**Exercise details:**
For this exercise, reproduce the entries below exactly, but only from the line containing "green plane: 3 -> 2" through the line containing "turquoise glasses: 3 -> 2", both included.

###

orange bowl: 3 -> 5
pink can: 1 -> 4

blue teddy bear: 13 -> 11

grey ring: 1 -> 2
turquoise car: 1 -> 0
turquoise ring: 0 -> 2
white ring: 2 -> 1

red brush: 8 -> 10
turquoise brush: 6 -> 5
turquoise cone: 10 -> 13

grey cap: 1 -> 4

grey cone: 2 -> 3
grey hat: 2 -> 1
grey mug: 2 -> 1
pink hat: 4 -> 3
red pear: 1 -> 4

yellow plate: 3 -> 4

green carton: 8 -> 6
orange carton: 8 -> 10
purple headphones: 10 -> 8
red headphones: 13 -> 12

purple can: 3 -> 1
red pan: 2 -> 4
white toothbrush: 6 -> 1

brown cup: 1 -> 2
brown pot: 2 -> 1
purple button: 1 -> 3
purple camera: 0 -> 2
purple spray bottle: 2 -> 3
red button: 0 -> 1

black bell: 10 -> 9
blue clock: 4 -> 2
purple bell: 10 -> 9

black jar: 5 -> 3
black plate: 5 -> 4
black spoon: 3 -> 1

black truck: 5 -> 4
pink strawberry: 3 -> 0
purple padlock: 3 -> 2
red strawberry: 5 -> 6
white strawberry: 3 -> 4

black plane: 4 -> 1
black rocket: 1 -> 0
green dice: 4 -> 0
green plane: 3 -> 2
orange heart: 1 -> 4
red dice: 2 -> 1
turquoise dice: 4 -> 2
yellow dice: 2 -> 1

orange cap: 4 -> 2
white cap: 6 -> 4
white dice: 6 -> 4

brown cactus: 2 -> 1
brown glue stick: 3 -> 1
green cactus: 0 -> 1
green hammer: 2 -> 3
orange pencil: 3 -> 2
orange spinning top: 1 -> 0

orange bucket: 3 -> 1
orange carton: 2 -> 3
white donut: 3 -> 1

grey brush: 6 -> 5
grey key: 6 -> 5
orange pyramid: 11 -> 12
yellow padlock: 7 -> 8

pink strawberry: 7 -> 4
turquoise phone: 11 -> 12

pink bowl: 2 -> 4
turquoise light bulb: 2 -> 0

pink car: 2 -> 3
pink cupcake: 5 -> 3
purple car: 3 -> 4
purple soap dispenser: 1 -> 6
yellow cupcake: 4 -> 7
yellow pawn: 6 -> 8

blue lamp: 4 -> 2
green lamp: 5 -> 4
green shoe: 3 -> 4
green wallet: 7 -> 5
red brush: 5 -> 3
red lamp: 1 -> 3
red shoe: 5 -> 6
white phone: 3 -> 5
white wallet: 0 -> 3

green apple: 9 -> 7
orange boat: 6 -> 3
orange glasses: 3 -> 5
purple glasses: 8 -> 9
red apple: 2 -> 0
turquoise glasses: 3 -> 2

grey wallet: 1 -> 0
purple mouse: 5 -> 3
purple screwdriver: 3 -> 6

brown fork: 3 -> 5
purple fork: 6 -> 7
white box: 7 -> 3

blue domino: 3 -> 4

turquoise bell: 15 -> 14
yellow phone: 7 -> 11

###

**Output for this exercise:**
green plane: 3 -> 2
orange heart: 1 -> 4
red dice: 2 -> 1
turquoise dice: 4 -> 2
yellow dice: 2 -> 1

orange cap: 4 -> 2
white cap: 6 -> 4
white dice: 6 -> 4

brown cactus: 2 -> 1
brown glue stick: 3 -> 1
green cactus: 0 -> 1
green hammer: 2 -> 3
orange pencil: 3 -> 2
orange spinning top: 1 -> 0

orange bucket: 3 -> 1
orange carton: 2 -> 3
white donut: 3 -> 1

grey brush: 6 -> 5
grey key: 6 -> 5
orange pyramid: 11 -> 12
yellow padlock: 7 -> 8

pink strawberry: 7 -> 4
turquoise phone: 11 -> 12

pink bowl: 2 -> 4
turquoise light bulb: 2 -> 0

pink car: 2 -> 3
pink cupcake: 5 -> 3
purple car: 3 -> 4
purple soap dispenser: 1 -> 6
yellow cupcake: 4 -> 7
yellow pawn: 6 -> 8

blue lamp: 4 -> 2
green lamp: 5 -> 4
green shoe: 3 -> 4
green wallet: 7 -> 5
red brush: 5 -> 3
red lamp: 1 -> 3
red shoe: 5 -> 6
white phone: 3 -> 5
white wallet: 0 -> 3

green apple: 9 -> 7
orange boat: 6 -> 3
orange glasses: 3 -> 5
purple glasses: 8 -> 9
red apple: 2 -> 0
turquoise glasses: 3 -> 2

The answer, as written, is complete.